**What you have to do**:
Please write out every line of the listing without alteration, but omit the images.

───── Input data ─────

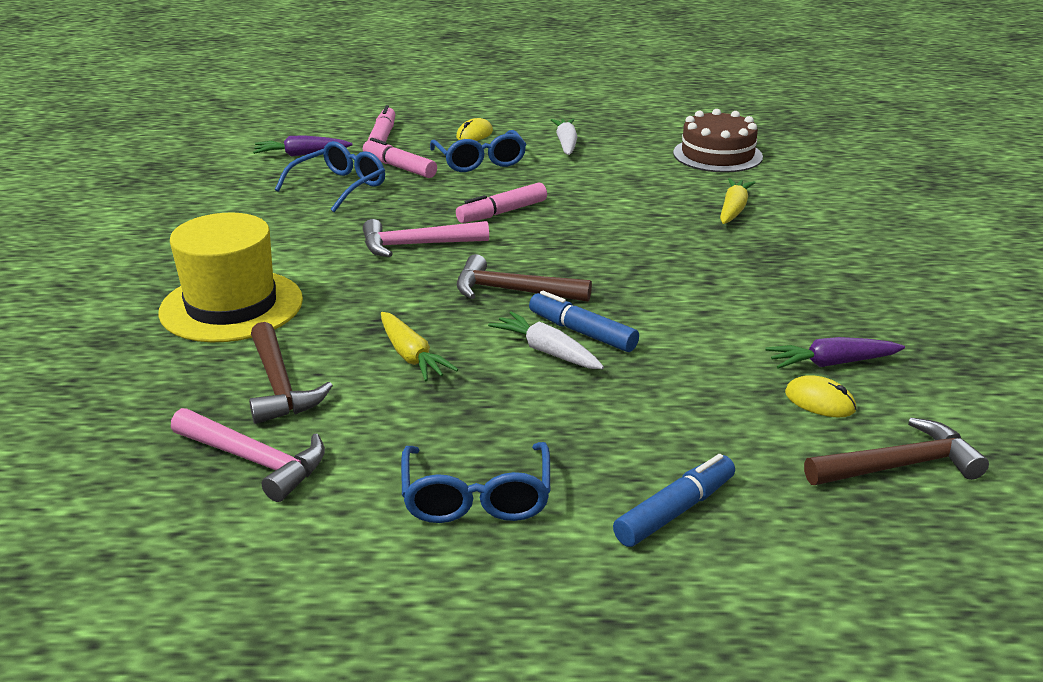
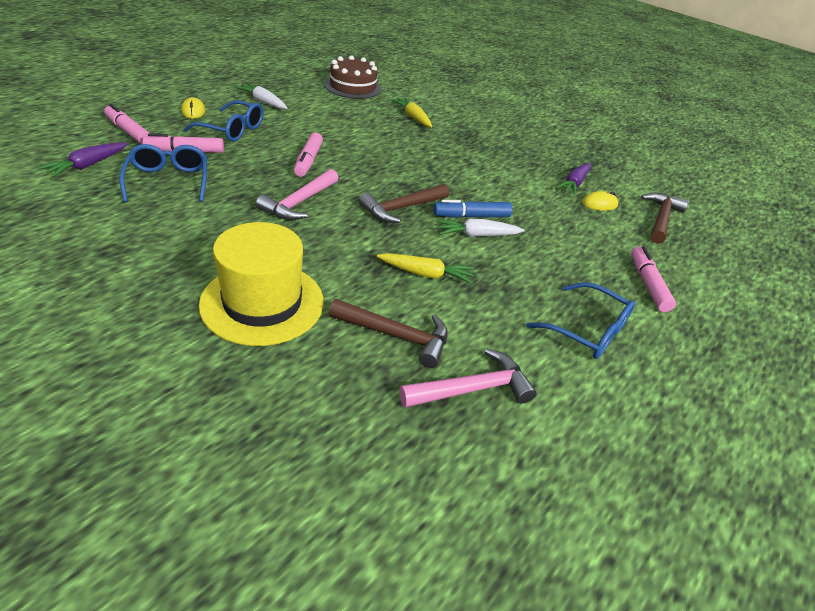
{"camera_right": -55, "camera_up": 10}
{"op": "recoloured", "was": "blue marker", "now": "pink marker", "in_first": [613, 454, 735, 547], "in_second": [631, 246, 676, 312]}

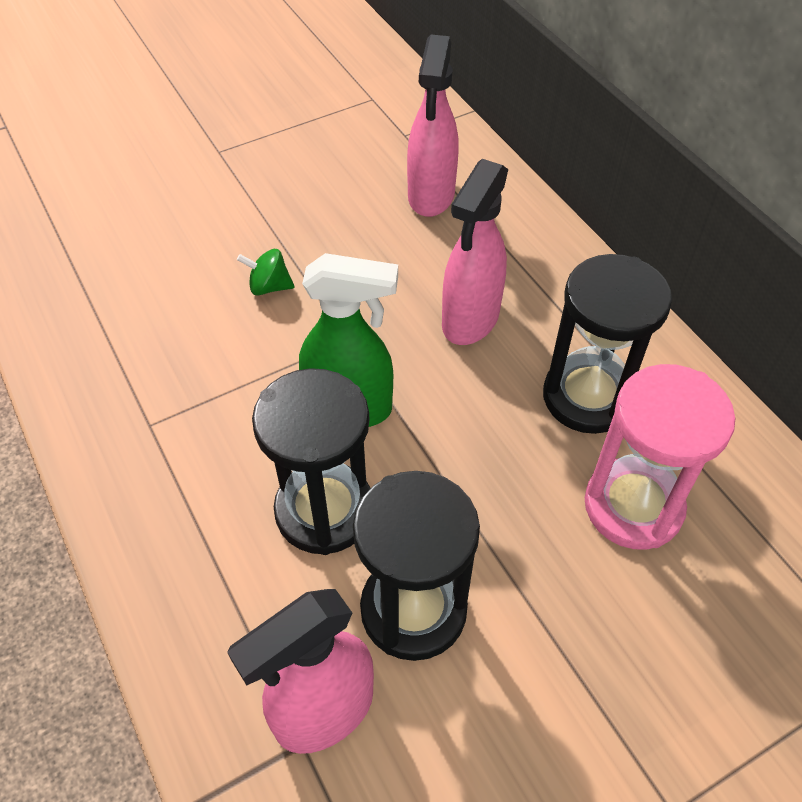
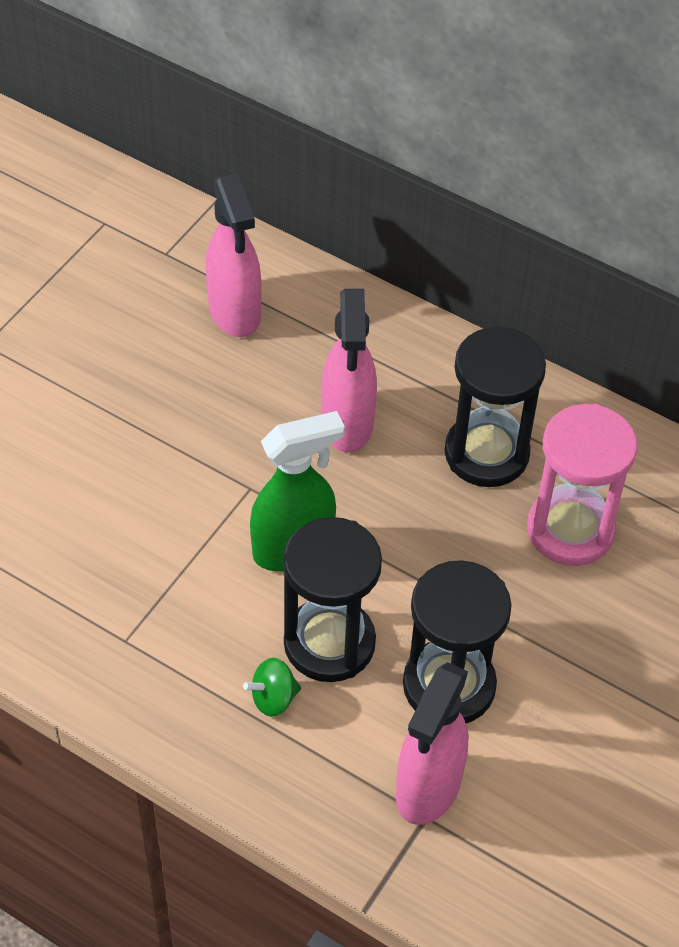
{"camera_right": -30, "camera_up": 0}
{"op": "moved", "was": "green spinning top", "in_first": [237, 249, 295, 296], "in_second": [243, 658, 301, 717]}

─────

**Task response**:
{"camera_right": -55, "camera_up": 10}
{"op": "recoloured", "was": "blue marker", "now": "pink marker", "in_first": [613, 454, 735, 547], "in_second": [631, 246, 676, 312]}

{"camera_right": -30, "camera_up": 0}
{"op": "moved", "was": "green spinning top", "in_first": [237, 249, 295, 296], "in_second": [243, 658, 301, 717]}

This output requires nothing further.